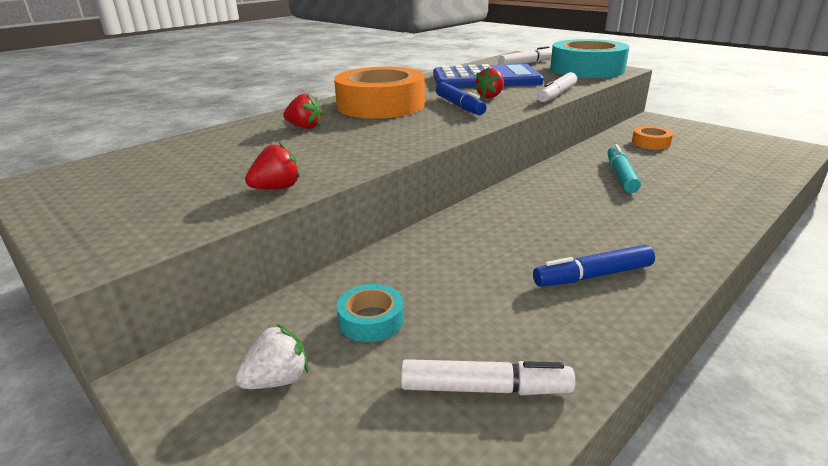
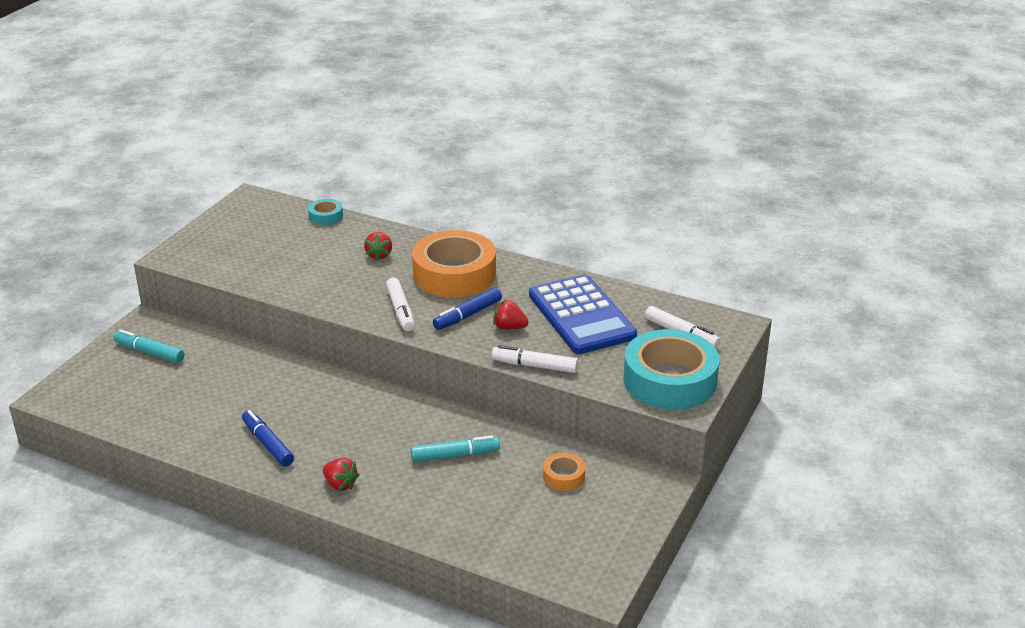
camera: 70 degrees right, 5 degrees up
(277, 188) = (259, 279): red strawberry -> red strawberry (340, 484)
(278, 380) = (150, 352): white strawberry -> turquoise marker
(371, 320) = (202, 368): turquoise tape -> turquoise tape (326, 216)
(484, 388) = (154, 413): white marker -> white marker (400, 310)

### BRIEF:
Take every record and copy it word for word, dropping the pictures.

### TASK OUTPUT:
camera: 70 degrees right, 5 degrees up
(277, 188) = (259, 279): red strawberry -> red strawberry (340, 484)
(278, 380) = (150, 352): white strawberry -> turquoise marker
(371, 320) = (202, 368): turquoise tape -> turquoise tape (326, 216)
(484, 388) = (154, 413): white marker -> white marker (400, 310)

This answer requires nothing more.